### Exercise aim:
Would you please return the lines of the entries below starting at the line that has "move | zisano" and ending at the line that has "tuzesen (grey) |", both included, exactly as they are?

### Source records ###

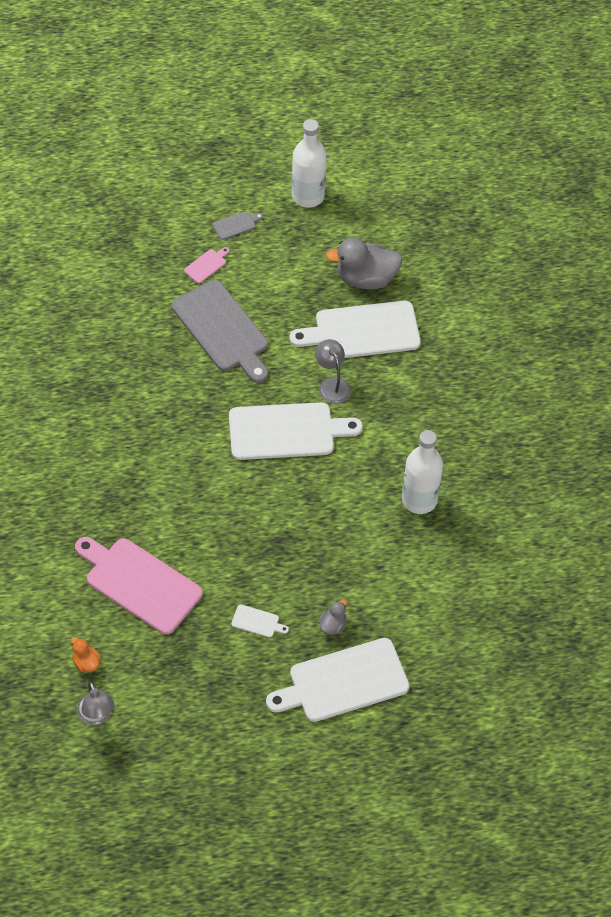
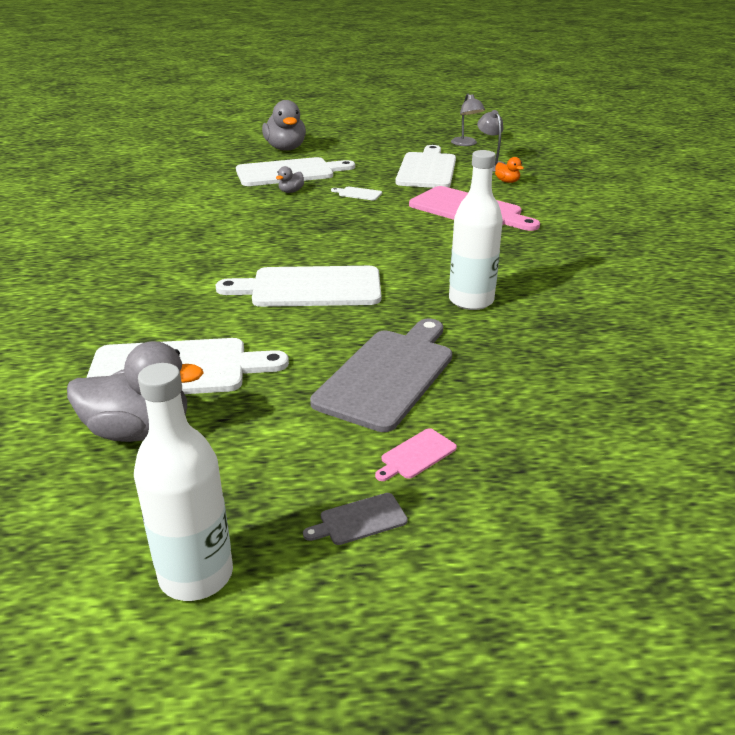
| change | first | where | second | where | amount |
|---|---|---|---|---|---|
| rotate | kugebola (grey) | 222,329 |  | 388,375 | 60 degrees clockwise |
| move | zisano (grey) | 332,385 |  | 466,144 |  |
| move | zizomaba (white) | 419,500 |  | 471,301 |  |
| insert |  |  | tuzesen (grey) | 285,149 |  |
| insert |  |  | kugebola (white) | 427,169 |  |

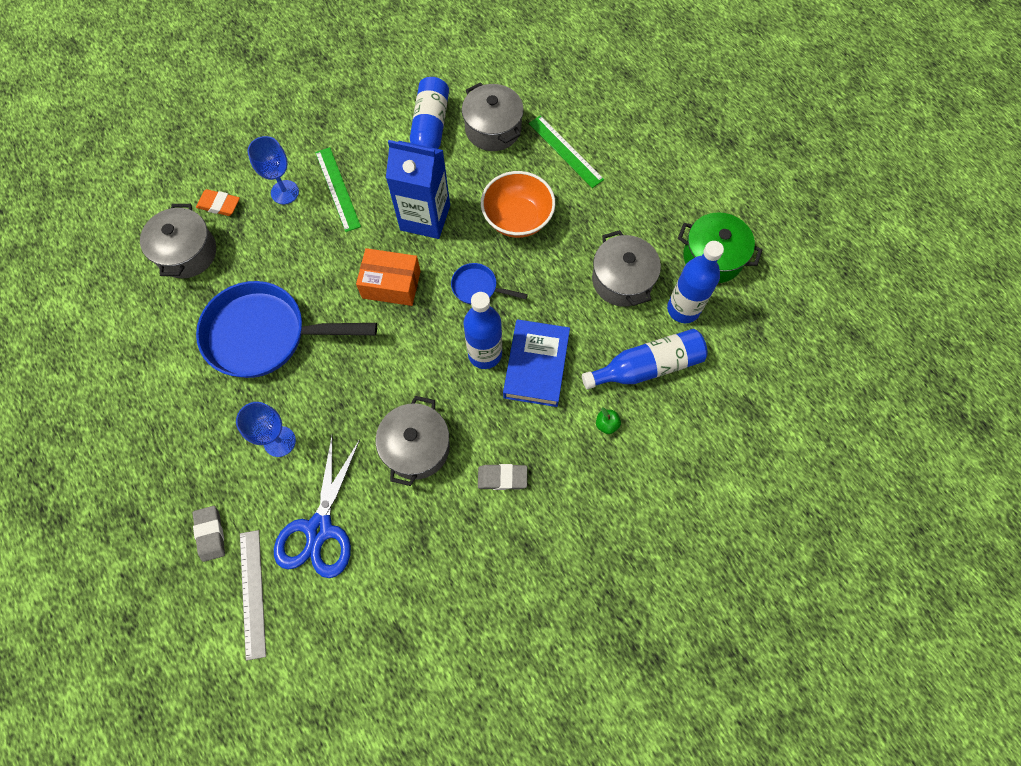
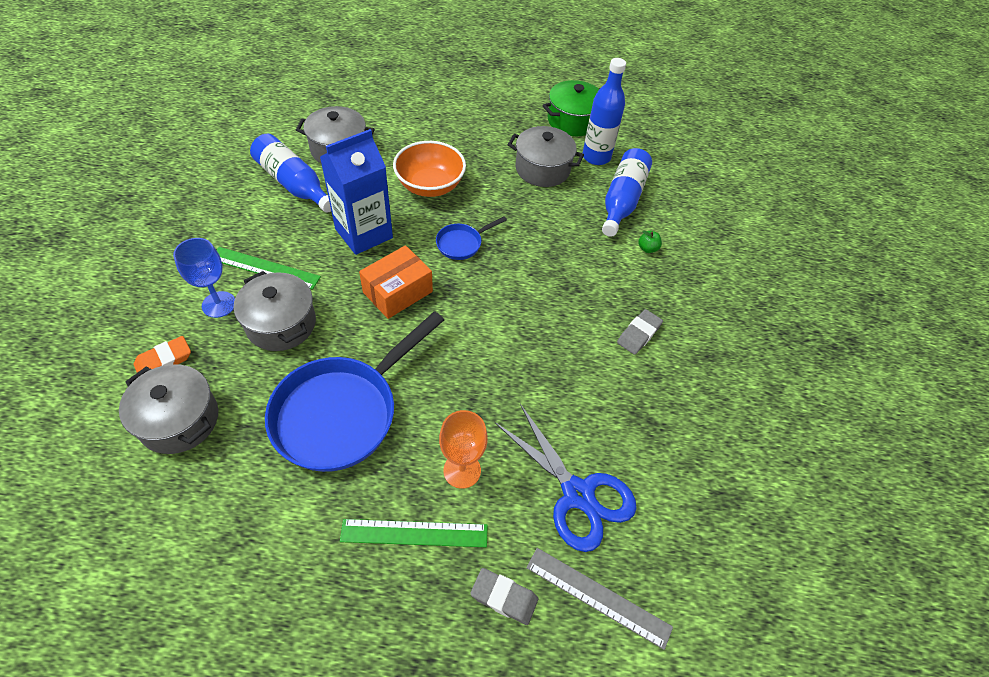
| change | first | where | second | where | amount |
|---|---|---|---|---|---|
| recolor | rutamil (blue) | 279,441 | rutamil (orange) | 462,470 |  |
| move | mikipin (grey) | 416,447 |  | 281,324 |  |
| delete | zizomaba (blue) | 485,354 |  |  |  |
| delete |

###
### Source records ###

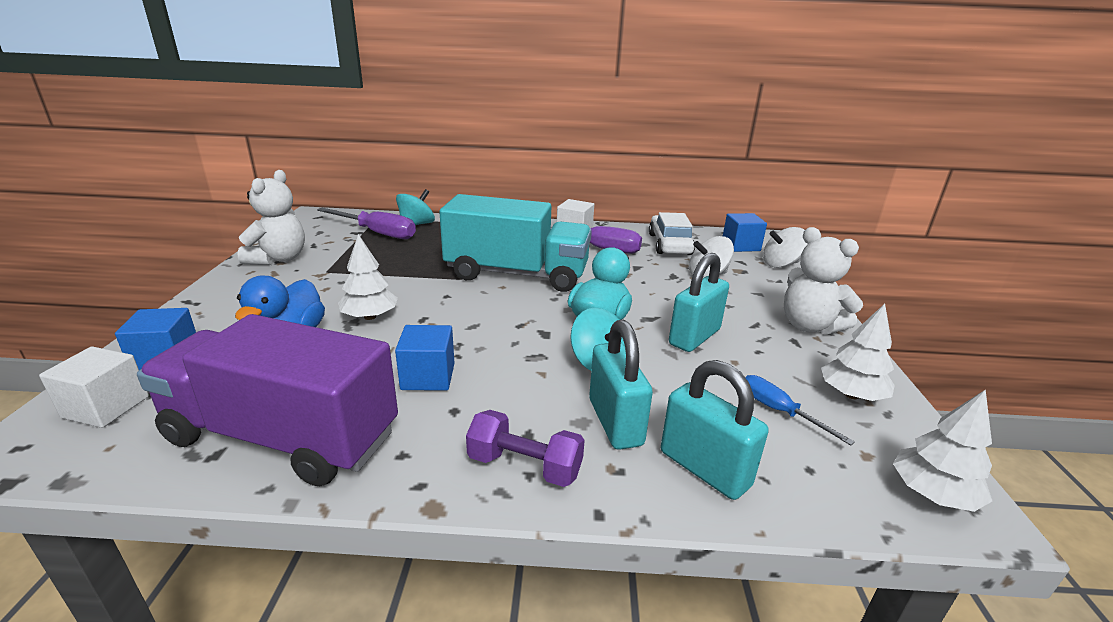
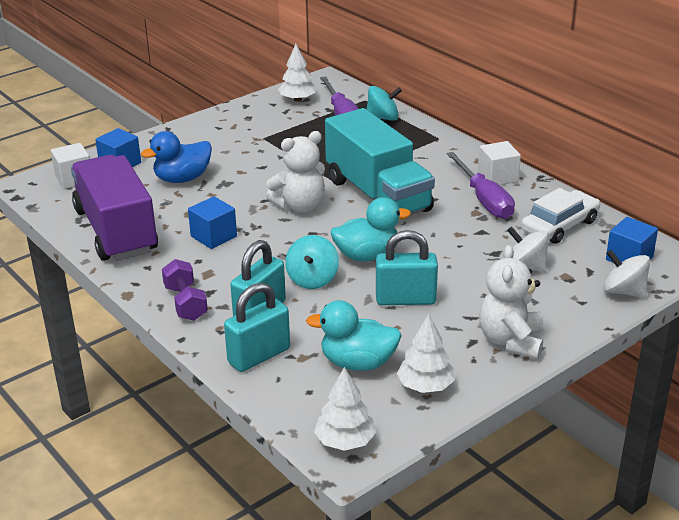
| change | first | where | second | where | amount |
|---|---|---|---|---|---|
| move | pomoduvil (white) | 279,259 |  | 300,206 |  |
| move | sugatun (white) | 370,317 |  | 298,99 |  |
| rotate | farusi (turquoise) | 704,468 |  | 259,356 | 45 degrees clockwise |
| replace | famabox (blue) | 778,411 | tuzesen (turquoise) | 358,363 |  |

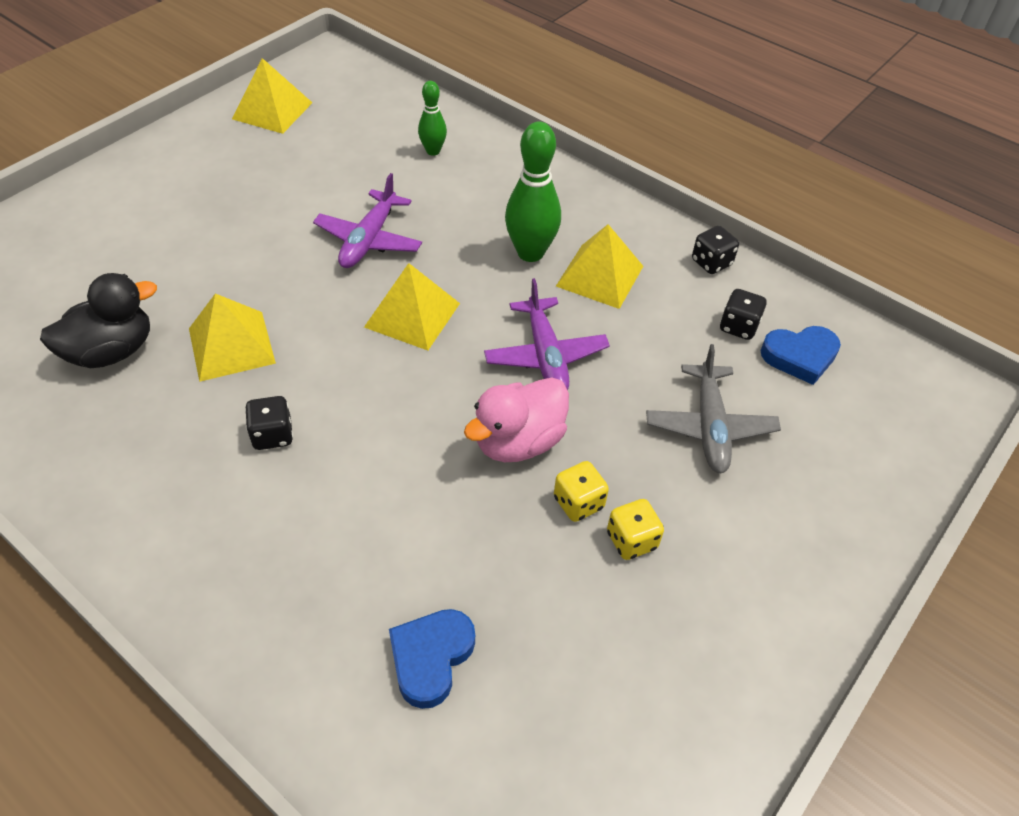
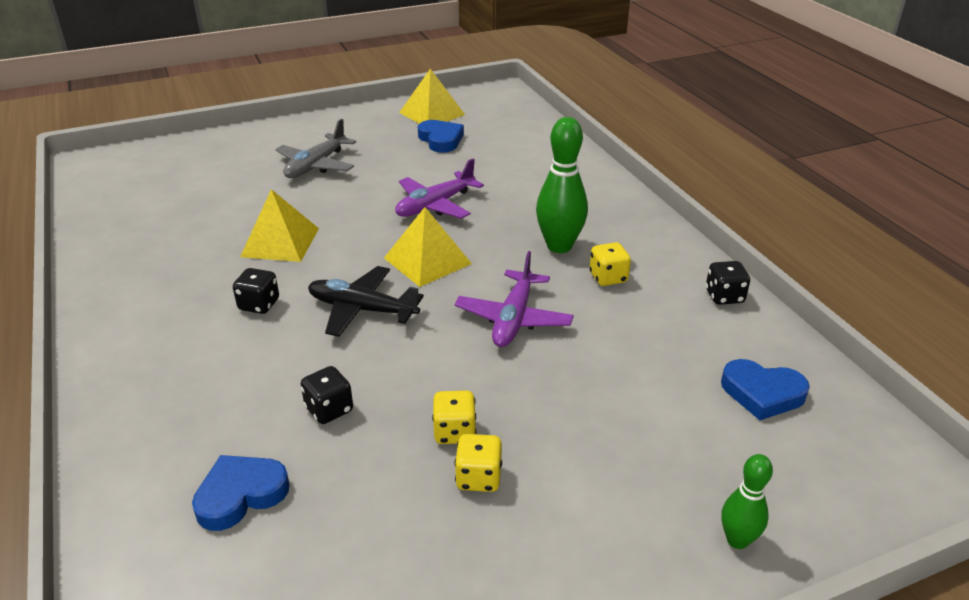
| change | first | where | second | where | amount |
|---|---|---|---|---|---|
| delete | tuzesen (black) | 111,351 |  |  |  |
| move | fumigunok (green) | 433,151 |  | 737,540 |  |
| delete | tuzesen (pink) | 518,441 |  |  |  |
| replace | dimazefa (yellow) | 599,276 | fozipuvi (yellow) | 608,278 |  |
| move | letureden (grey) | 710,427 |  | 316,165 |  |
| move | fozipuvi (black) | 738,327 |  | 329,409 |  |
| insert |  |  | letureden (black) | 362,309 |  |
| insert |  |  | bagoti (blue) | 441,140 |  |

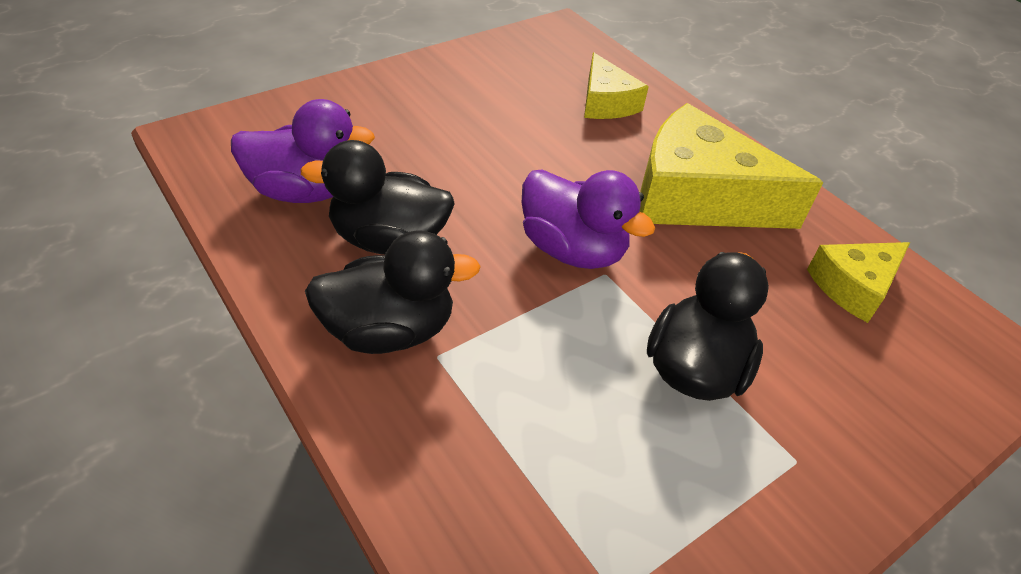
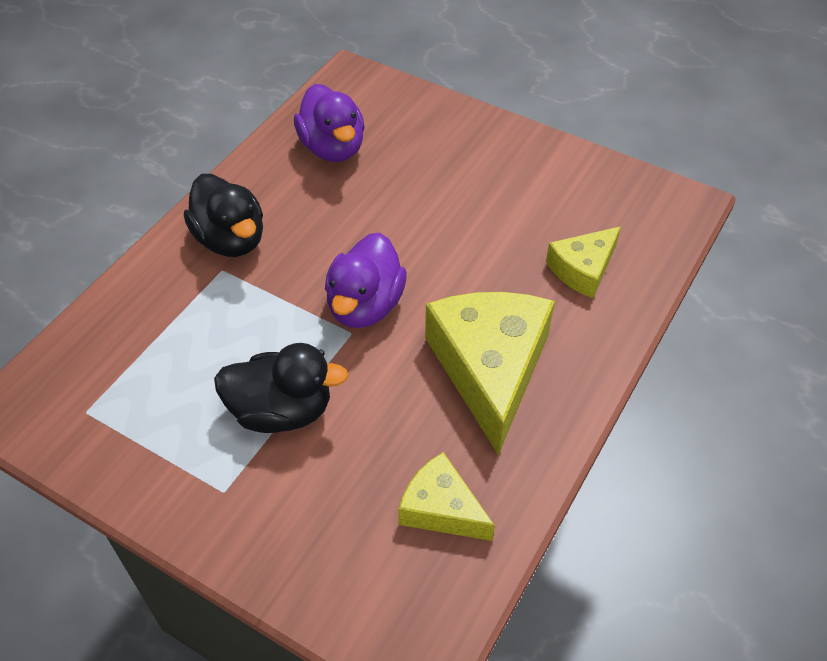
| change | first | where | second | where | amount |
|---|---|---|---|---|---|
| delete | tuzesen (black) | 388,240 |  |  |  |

###

### Exercise result:
| move | zisano (grey) | 332,385 |  | 466,144 |  |
| move | zizomaba (white) | 419,500 |  | 471,301 |  |
| insert |  |  | tuzesen (grey) | 285,149 |  |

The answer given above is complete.